**RECORDS TO PROCESS**

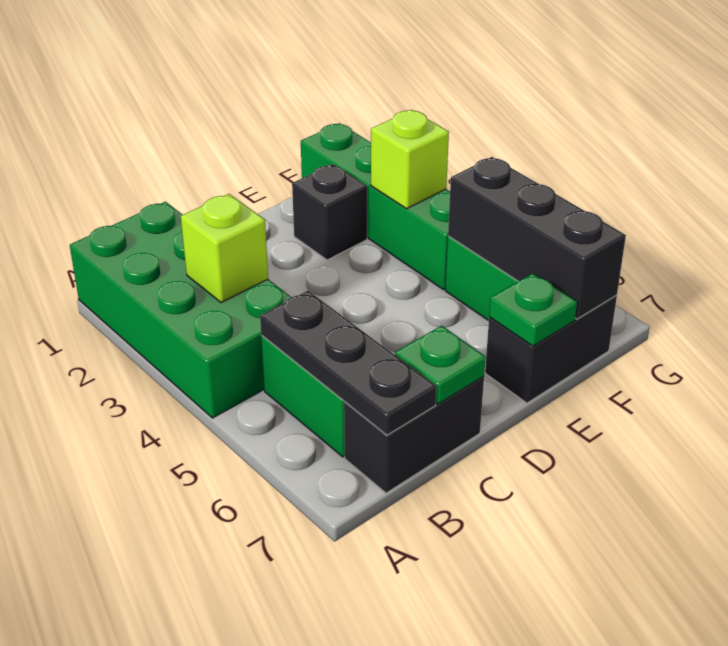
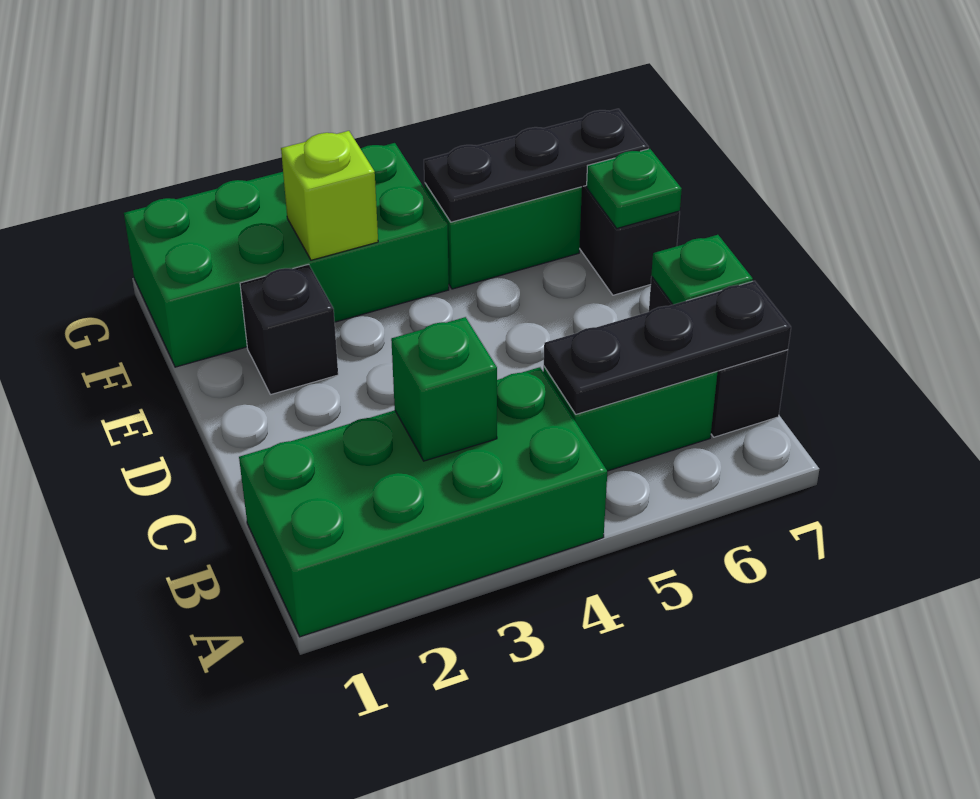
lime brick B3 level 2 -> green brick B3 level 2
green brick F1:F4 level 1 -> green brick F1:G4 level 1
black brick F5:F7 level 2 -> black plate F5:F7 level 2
--
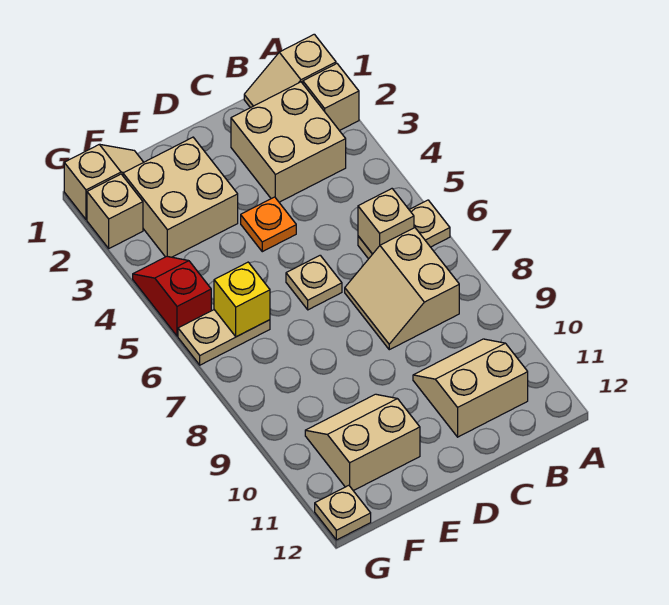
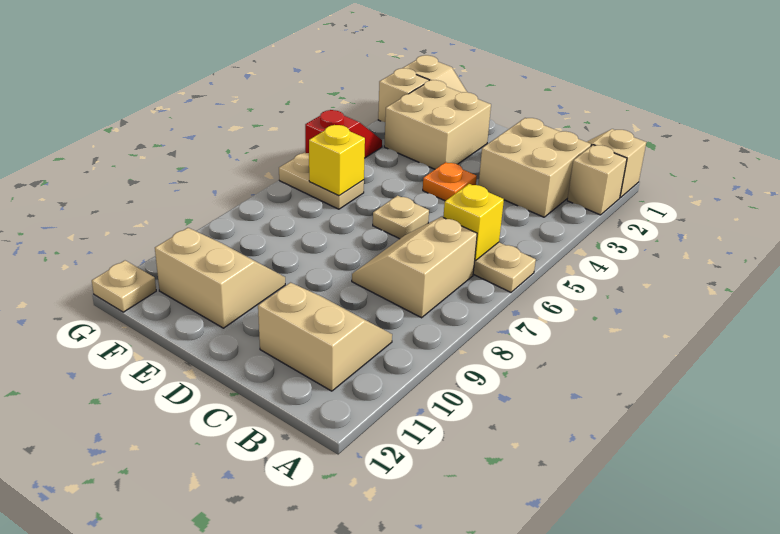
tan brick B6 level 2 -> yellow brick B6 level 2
---
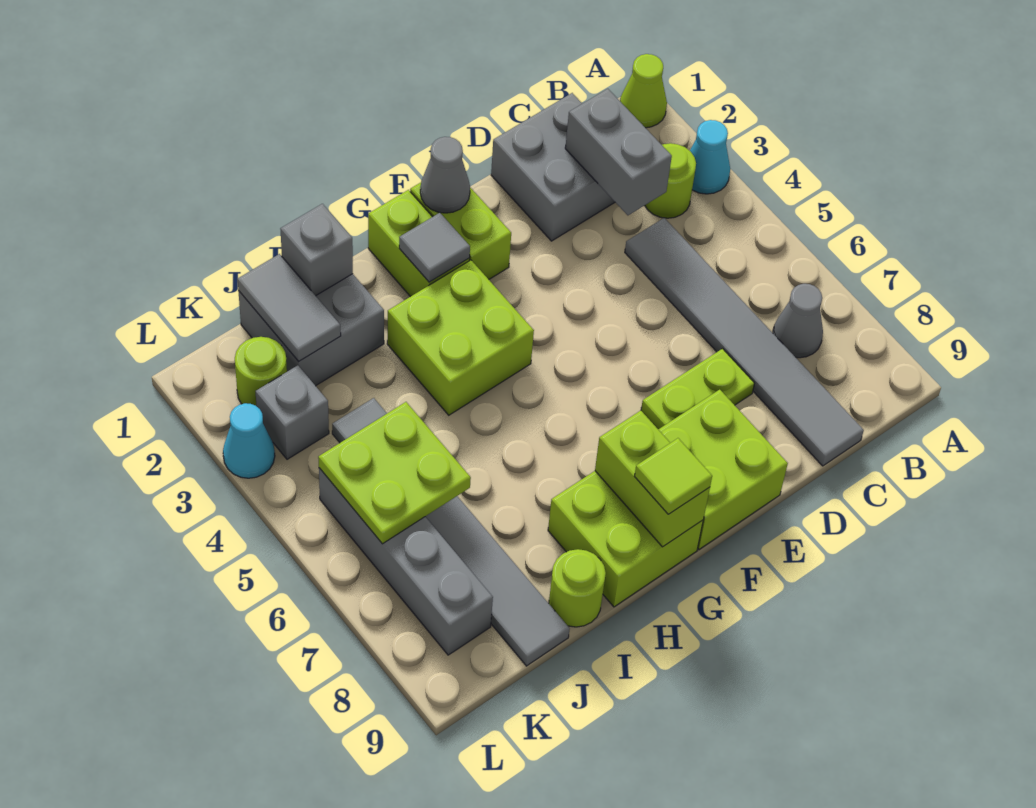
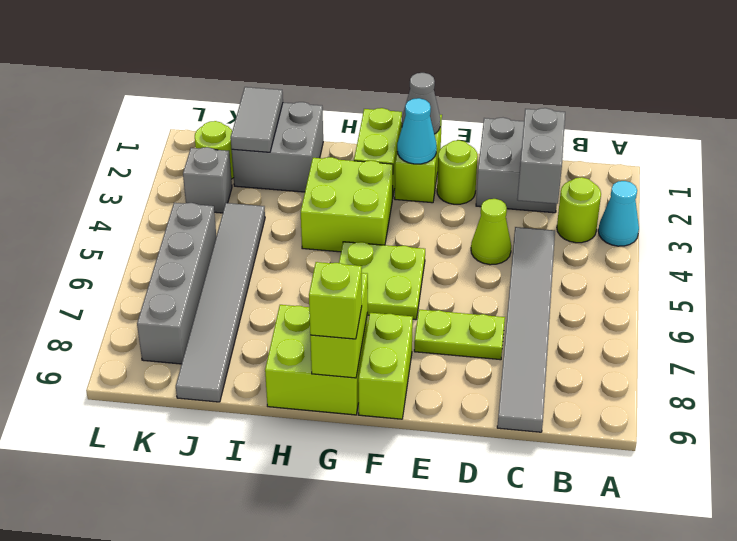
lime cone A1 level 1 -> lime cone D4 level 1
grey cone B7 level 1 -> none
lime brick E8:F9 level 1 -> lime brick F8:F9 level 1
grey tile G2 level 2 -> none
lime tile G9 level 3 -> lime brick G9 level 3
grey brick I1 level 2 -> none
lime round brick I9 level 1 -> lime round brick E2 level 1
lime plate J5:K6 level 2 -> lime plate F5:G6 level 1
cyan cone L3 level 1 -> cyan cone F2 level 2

**WHAT TO DO**
Retype the portion of the data above that starts on the line with "lime plate J5:K6" and finishes on the line with "cyan cone L3 level 1 -> cyan cone F2 level 2", including both of those lines.

**RESPONSE**
lime plate J5:K6 level 2 -> lime plate F5:G6 level 1
cyan cone L3 level 1 -> cyan cone F2 level 2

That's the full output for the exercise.